----- DATA EXCERPTS

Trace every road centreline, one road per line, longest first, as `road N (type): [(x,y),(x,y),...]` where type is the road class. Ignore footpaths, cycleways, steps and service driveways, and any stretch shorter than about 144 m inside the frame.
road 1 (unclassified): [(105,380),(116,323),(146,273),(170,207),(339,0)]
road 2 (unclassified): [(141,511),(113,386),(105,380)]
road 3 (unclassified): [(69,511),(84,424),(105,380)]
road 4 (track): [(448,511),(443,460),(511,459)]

----------

__DIRECTIONS FOR THIS TASK__:
Update the lines above by changing "footpaths" to "sidewalks", and keep every other part the same.

__RESULT OF THE EXERCISE__:
Trace every road centreline, one road per line, longest first, as `road N (type): [(x,y),(x,y),...]` where type is the road class. Ignore sidewalks, cycleways, steps and service driveways, and any stretch shorter than about 144 m inside the frame.
road 1 (unclassified): [(105,380),(116,323),(146,273),(170,207),(339,0)]
road 2 (unclassified): [(141,511),(113,386),(105,380)]
road 3 (unclassified): [(69,511),(84,424),(105,380)]
road 4 (track): [(448,511),(443,460),(511,459)]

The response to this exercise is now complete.